_PROBLEM_
Set down, please, exactly the lines below that run from the line with "orange spoon: 4 -> 0" to the line with "brown cylinder: 5 -> 3", both lines included.

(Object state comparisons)
- - - - - - -

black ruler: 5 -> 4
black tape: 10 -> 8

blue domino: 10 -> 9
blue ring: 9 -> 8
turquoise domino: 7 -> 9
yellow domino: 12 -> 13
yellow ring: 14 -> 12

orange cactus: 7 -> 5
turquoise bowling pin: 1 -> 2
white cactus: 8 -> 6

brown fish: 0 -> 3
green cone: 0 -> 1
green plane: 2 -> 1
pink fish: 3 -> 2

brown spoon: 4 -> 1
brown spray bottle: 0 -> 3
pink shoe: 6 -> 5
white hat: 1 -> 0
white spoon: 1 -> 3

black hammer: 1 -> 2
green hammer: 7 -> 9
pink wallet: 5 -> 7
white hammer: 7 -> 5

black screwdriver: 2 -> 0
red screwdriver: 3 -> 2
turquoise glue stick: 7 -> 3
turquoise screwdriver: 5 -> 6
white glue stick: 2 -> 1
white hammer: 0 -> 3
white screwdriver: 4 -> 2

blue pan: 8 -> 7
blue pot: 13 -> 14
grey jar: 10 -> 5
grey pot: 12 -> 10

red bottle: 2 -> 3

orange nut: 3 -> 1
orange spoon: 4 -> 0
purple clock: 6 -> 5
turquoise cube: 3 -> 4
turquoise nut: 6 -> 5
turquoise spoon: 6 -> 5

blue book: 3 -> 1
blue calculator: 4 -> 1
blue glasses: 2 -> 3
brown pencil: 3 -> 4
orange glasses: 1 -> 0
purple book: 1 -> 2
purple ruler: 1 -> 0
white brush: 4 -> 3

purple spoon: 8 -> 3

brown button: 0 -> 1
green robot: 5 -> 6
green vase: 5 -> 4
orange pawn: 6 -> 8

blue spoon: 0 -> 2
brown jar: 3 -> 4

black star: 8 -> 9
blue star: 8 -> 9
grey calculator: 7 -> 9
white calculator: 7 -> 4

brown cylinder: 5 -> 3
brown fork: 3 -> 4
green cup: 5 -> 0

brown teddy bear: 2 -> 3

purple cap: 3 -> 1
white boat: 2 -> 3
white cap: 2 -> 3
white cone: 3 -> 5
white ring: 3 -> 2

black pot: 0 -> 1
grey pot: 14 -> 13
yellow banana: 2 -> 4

- - - - - - -

_YOUR SOLUTION_
orange spoon: 4 -> 0
purple clock: 6 -> 5
turquoise cube: 3 -> 4
turquoise nut: 6 -> 5
turquoise spoon: 6 -> 5

blue book: 3 -> 1
blue calculator: 4 -> 1
blue glasses: 2 -> 3
brown pencil: 3 -> 4
orange glasses: 1 -> 0
purple book: 1 -> 2
purple ruler: 1 -> 0
white brush: 4 -> 3

purple spoon: 8 -> 3

brown button: 0 -> 1
green robot: 5 -> 6
green vase: 5 -> 4
orange pawn: 6 -> 8

blue spoon: 0 -> 2
brown jar: 3 -> 4

black star: 8 -> 9
blue star: 8 -> 9
grey calculator: 7 -> 9
white calculator: 7 -> 4

brown cylinder: 5 -> 3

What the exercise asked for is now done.